> [PROBLEM STATEMENT]: Nothing before the line containing "R13: 1.5k (NET9, NET12) -> 120 (NET9, NET12)" belongs in the answer; quote that line and all lines after it through the end of the material, word for word.
•••
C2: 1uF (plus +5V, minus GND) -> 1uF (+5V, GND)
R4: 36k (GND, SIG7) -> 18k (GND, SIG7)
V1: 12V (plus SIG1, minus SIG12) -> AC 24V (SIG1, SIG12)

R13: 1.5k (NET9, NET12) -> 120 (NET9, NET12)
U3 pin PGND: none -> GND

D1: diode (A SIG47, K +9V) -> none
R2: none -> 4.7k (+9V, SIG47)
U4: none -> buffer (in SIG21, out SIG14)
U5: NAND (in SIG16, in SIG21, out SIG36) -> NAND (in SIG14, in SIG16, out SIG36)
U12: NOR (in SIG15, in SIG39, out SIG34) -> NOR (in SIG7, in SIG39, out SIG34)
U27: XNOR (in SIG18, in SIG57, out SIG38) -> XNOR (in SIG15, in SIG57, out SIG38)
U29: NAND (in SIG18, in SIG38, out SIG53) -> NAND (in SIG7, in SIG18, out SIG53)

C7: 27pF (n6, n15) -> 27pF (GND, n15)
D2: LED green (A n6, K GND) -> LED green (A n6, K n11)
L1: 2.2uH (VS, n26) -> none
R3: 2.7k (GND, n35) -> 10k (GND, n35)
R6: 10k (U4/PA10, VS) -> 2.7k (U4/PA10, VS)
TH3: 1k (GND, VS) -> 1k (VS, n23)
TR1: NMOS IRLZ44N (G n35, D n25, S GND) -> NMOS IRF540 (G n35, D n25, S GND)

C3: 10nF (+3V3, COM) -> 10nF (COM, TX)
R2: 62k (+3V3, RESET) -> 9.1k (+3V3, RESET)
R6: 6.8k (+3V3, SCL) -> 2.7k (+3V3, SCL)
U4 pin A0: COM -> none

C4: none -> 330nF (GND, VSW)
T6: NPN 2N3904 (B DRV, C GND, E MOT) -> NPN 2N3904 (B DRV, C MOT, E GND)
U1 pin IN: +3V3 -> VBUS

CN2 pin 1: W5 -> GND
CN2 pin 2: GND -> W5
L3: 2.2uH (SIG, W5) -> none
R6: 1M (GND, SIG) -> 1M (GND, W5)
•••
> [EXERCISE SOLUTION]:
R13: 1.5k (NET9, NET12) -> 120 (NET9, NET12)
U3 pin PGND: none -> GND

D1: diode (A SIG47, K +9V) -> none
R2: none -> 4.7k (+9V, SIG47)
U4: none -> buffer (in SIG21, out SIG14)
U5: NAND (in SIG16, in SIG21, out SIG36) -> NAND (in SIG14, in SIG16, out SIG36)
U12: NOR (in SIG15, in SIG39, out SIG34) -> NOR (in SIG7, in SIG39, out SIG34)
U27: XNOR (in SIG18, in SIG57, out SIG38) -> XNOR (in SIG15, in SIG57, out SIG38)
U29: NAND (in SIG18, in SIG38, out SIG53) -> NAND (in SIG7, in SIG18, out SIG53)

C7: 27pF (n6, n15) -> 27pF (GND, n15)
D2: LED green (A n6, K GND) -> LED green (A n6, K n11)
L1: 2.2uH (VS, n26) -> none
R3: 2.7k (GND, n35) -> 10k (GND, n35)
R6: 10k (U4/PA10, VS) -> 2.7k (U4/PA10, VS)
TH3: 1k (GND, VS) -> 1k (VS, n23)
TR1: NMOS IRLZ44N (G n35, D n25, S GND) -> NMOS IRF540 (G n35, D n25, S GND)

C3: 10nF (+3V3, COM) -> 10nF (COM, TX)
R2: 62k (+3V3, RESET) -> 9.1k (+3V3, RESET)
R6: 6.8k (+3V3, SCL) -> 2.7k (+3V3, SCL)
U4 pin A0: COM -> none

C4: none -> 330nF (GND, VSW)
T6: NPN 2N3904 (B DRV, C GND, E MOT) -> NPN 2N3904 (B DRV, C MOT, E GND)
U1 pin IN: +3V3 -> VBUS

CN2 pin 1: W5 -> GND
CN2 pin 2: GND -> W5
L3: 2.2uH (SIG, W5) -> none
R6: 1M (GND, SIG) -> 1M (GND, W5)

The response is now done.